For this exercise, write out exactly the lines from the line containing "Survey the image" through the last line of the records, and no other lines.

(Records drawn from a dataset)
┌────────
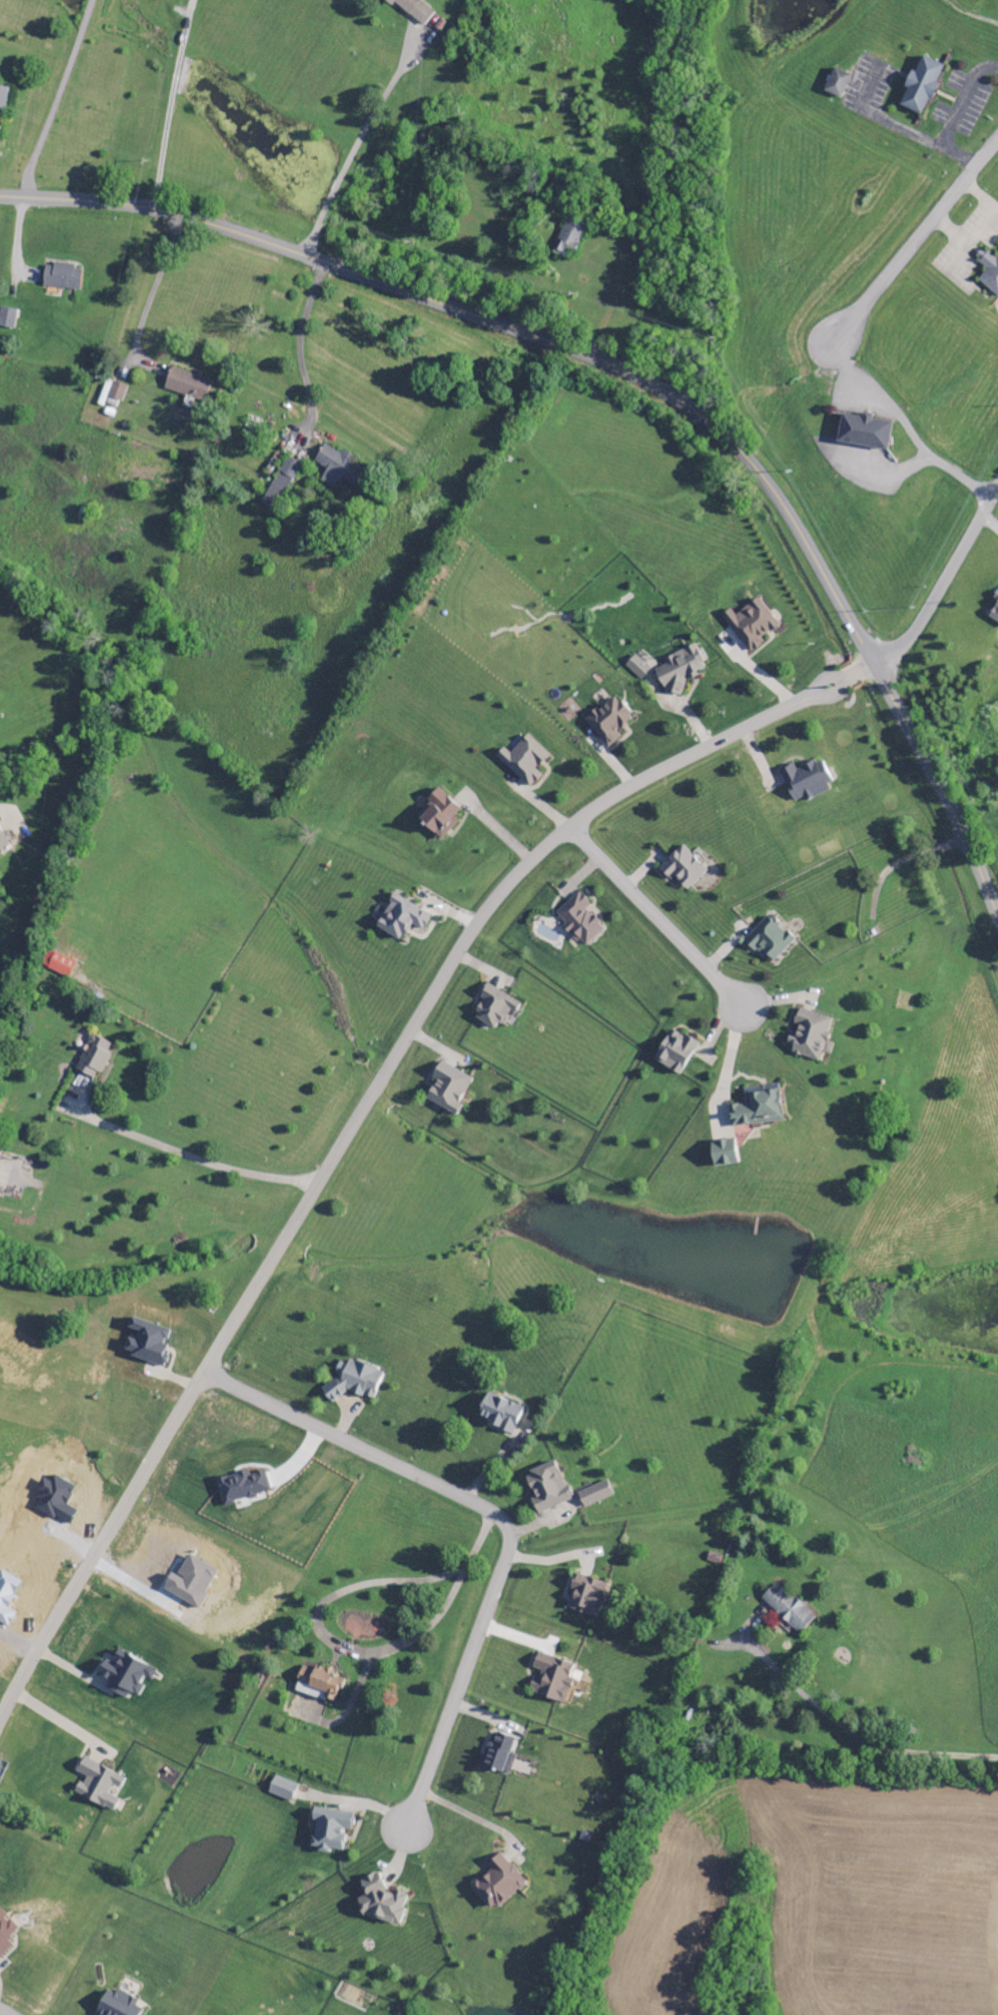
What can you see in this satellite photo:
building: (412, 11)
building: (836, 85)
building: (920, 87)
road: (56, 98)
building: (3, 100)
road: (168, 104)
road: (955, 115)
road: (881, 120)
road: (354, 144)
road: (978, 193)
road: (963, 231)
building: (567, 240)
building: (988, 273)
building: (61, 279)
road: (153, 286)
building: (6, 320)
road: (839, 323)
road: (298, 337)
road: (637, 376)
building: (185, 386)
building: (115, 394)
building: (862, 434)
building: (334, 468)
building: (278, 485)
road: (943, 582)
building: (994, 609)
building: (751, 625)
building: (637, 667)
building: (679, 670)
building: (608, 721)
building: (523, 761)
building: (806, 782)
building: (438, 815)
building: (3, 846)
building: (682, 869)
road: (654, 918)
building: (400, 919)
building: (577, 920)
building: (768, 940)
building: (56, 964)
building: (493, 1008)
building: (809, 1036)
building: (673, 1052)
building: (91, 1058)
road: (725, 1066)
building: (446, 1089)
building: (756, 1108)
road: (362, 1112)
building: (722, 1154)
road: (200, 1161)
building: (145, 1344)
building: (353, 1382)
building: (498, 1414)
building: (241, 1488)
building: (546, 1489)
building: (594, 1495)
road: (503, 1521)
building: (585, 1596)
building: (787, 1609)
building: (123, 1677)
building: (550, 1680)
building: (316, 1685)
road: (59, 1725)
road: (853, 1733)
building: (498, 1756)
building: (96, 1786)
building: (280, 1790)
road: (470, 1819)
building: (328, 1831)
building: (495, 1885)
building: (379, 1903)
building: (5, 1935)
building: (117, 2004)
road: (9, 2009)

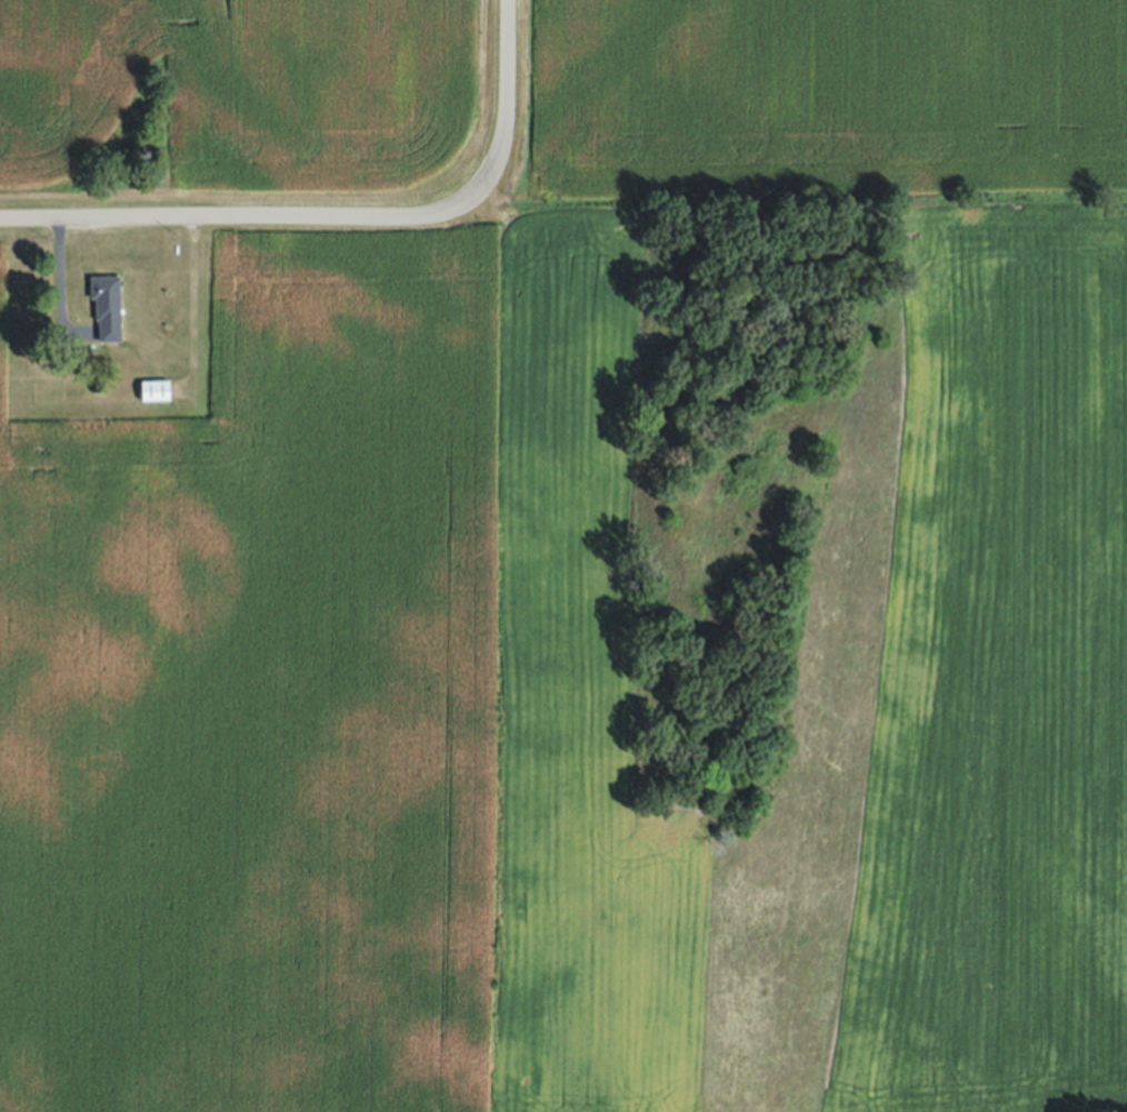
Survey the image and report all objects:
road: (508, 61)
road: (280, 216)
building: (107, 306)
building: (96, 387)
building: (154, 389)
└────────
> [WRITTEN RESPONSE]:
Survey the image and report all objects:
road: (508, 61)
road: (280, 216)
building: (107, 306)
building: (96, 387)
building: (154, 389)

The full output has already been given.